## EXERCISE GOAL:
Within the entries below, the lines from the one with "R1: 2.2k (DGND, N4) -> 33k (DGND, N4)" through the one with "U4 pin OA: N5 -> N9" are to be set down exactly, both ends kept.

## EXERCISE INPUT:
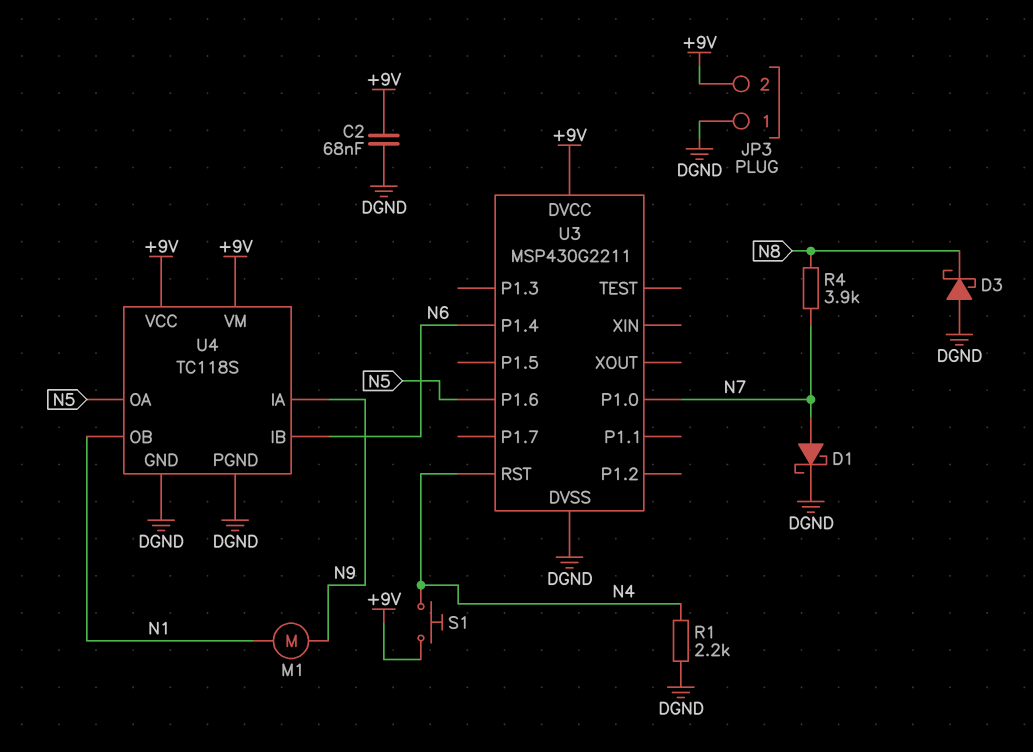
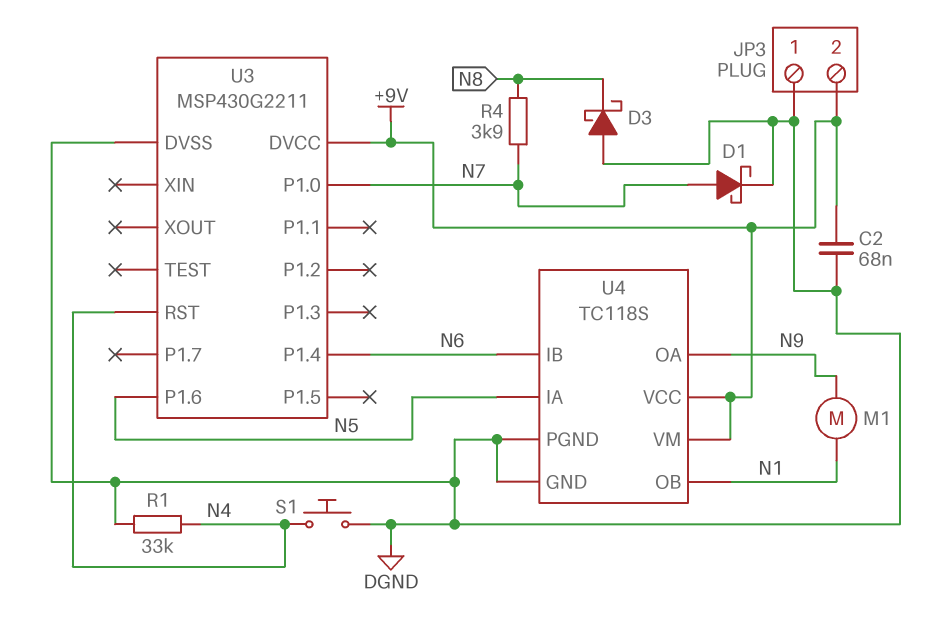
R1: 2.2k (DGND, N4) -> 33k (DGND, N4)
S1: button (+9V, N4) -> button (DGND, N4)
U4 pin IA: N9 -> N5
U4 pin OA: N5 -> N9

---

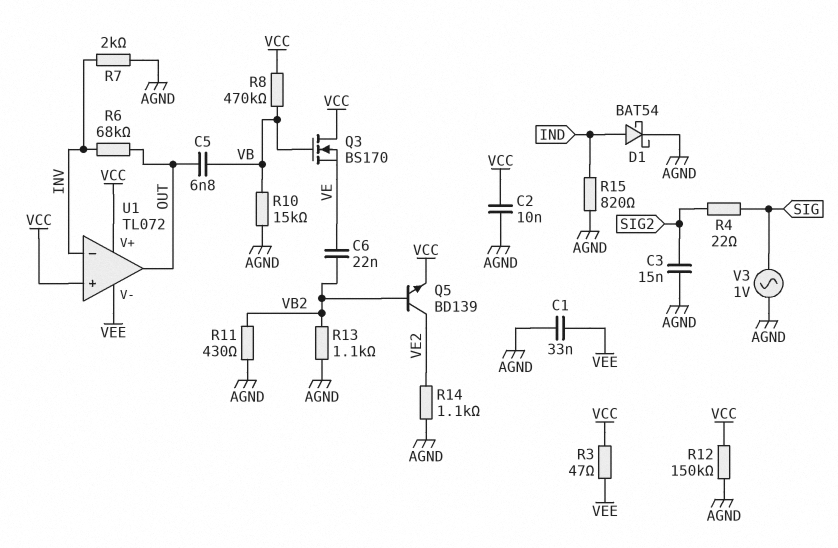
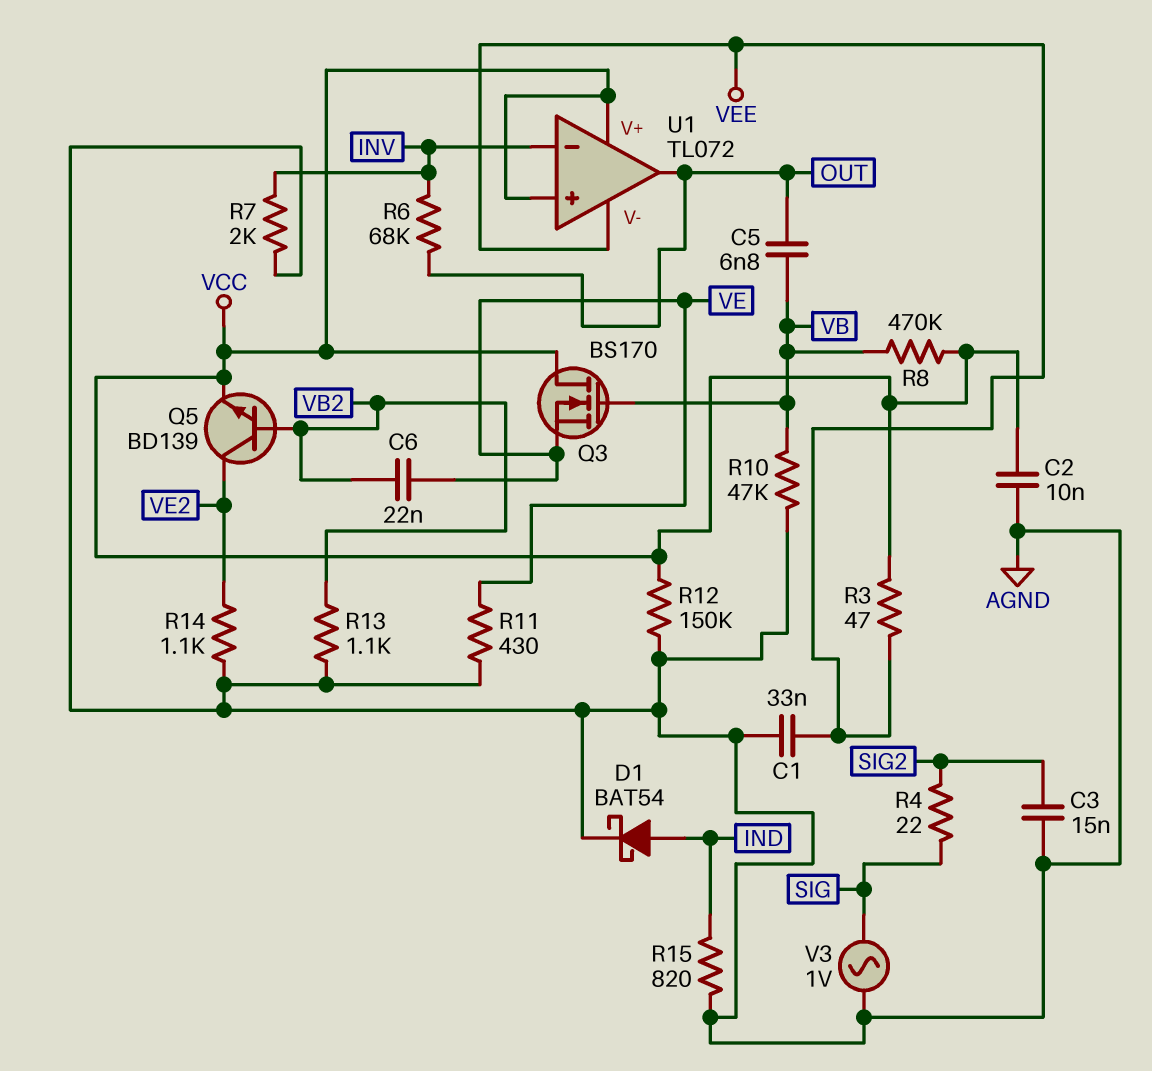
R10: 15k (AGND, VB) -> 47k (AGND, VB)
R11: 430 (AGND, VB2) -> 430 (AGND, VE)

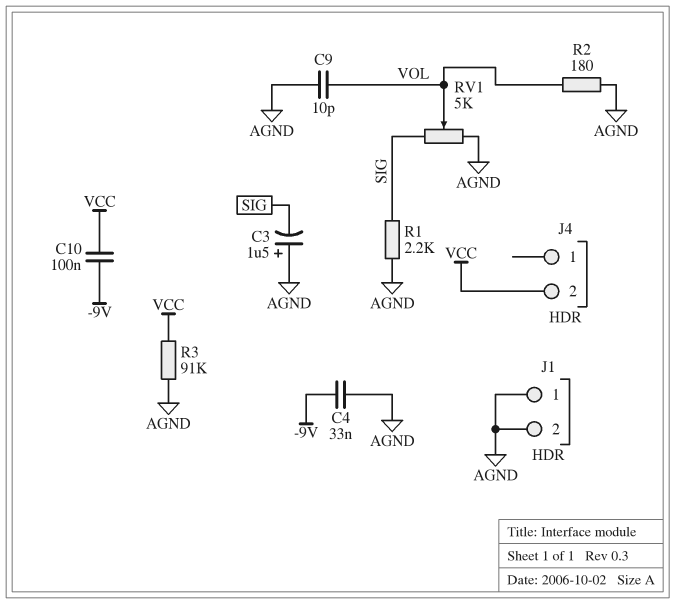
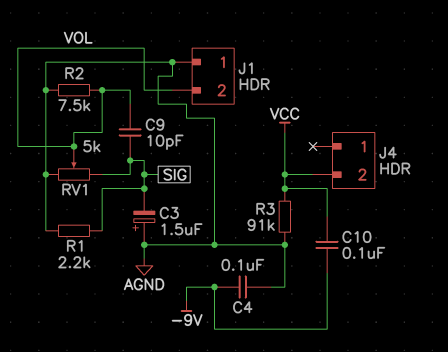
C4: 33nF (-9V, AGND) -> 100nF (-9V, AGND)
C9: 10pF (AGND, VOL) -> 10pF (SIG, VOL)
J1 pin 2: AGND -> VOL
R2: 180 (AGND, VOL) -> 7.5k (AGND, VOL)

...

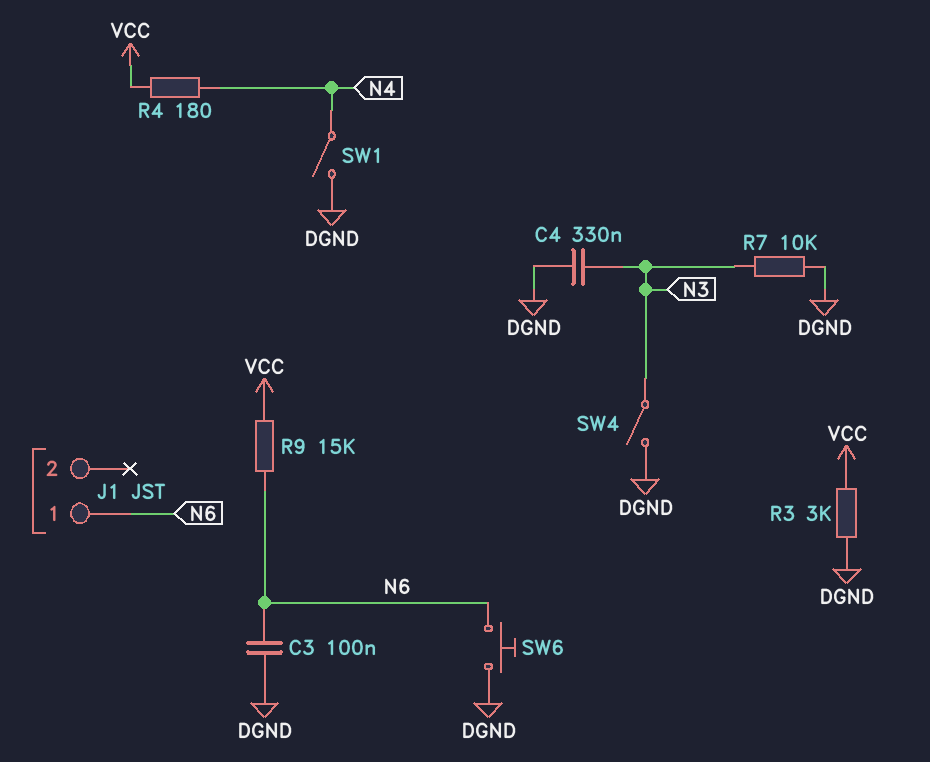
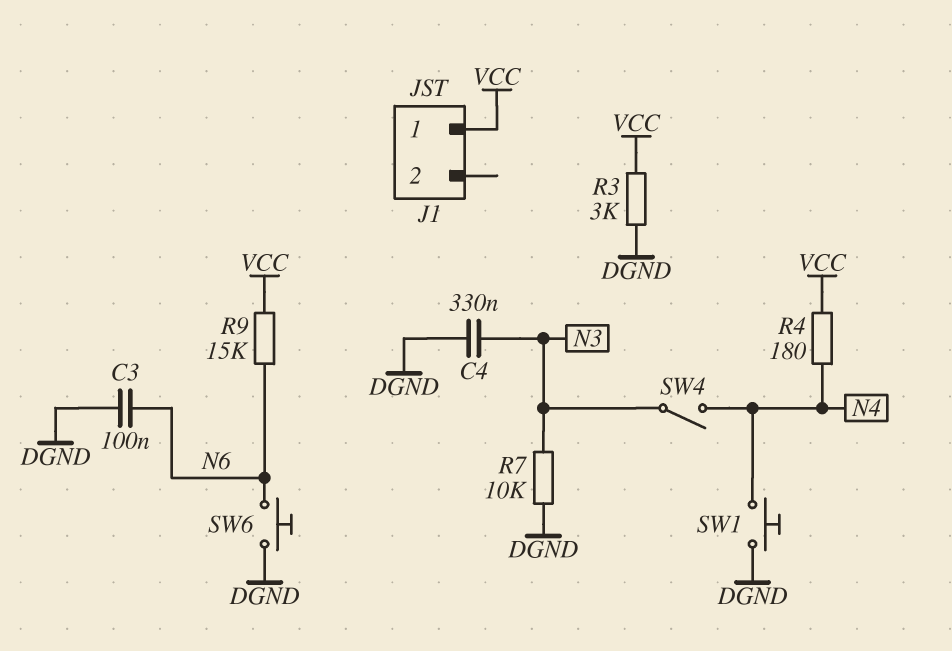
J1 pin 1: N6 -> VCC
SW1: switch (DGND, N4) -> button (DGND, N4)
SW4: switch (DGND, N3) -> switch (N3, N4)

## RESULT OF THIS EXERCISE:
R1: 2.2k (DGND, N4) -> 33k (DGND, N4)
S1: button (+9V, N4) -> button (DGND, N4)
U4 pin IA: N9 -> N5
U4 pin OA: N5 -> N9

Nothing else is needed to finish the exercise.